__Data excerpts__:
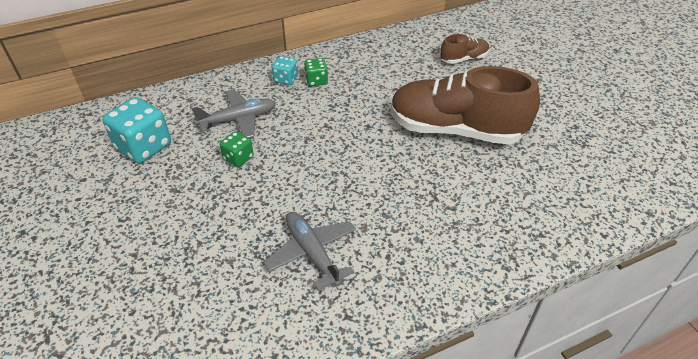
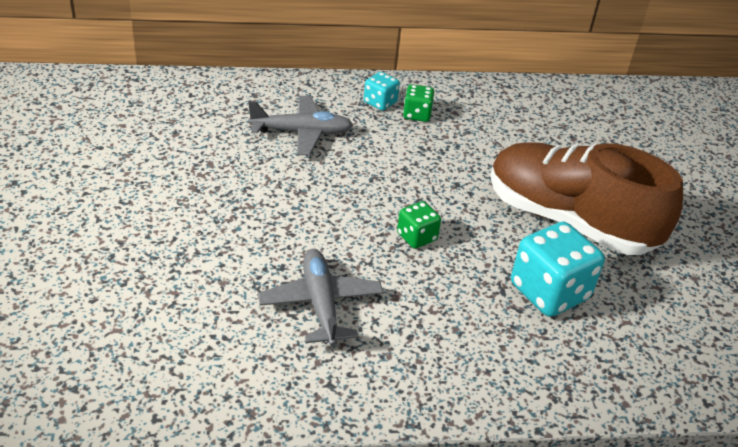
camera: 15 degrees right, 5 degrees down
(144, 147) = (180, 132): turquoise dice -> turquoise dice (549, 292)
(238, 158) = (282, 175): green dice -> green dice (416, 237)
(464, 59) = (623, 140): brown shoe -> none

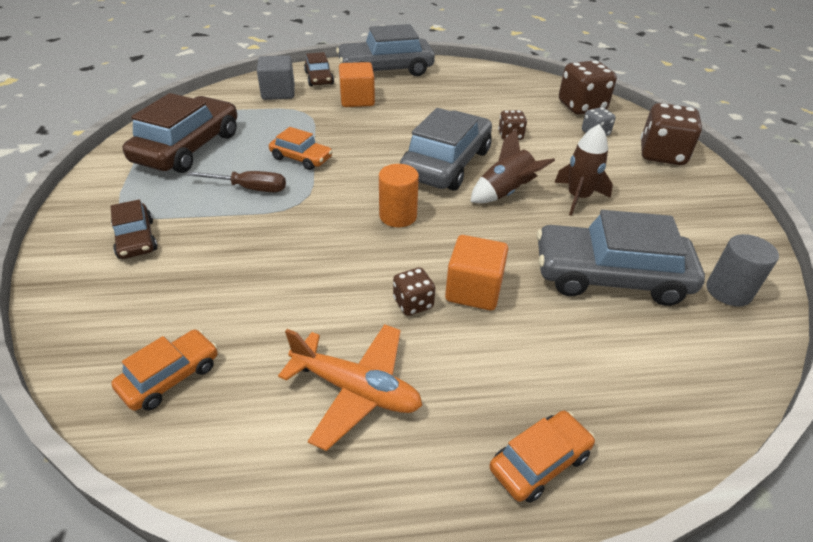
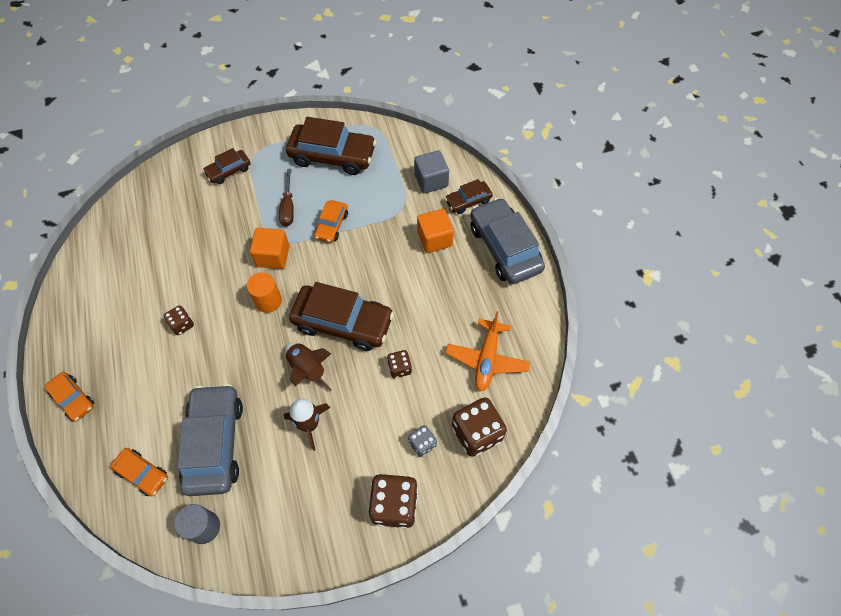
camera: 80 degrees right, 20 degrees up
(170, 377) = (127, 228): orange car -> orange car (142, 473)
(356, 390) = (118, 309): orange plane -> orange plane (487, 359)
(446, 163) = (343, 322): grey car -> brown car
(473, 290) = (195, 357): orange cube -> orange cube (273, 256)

__Assignment__:
Reproduce each line from the listing above that includes the word "brown".

__Exercise output__:
(464, 59) = (623, 140): brown shoe -> none
(446, 163) = (343, 322): grey car -> brown car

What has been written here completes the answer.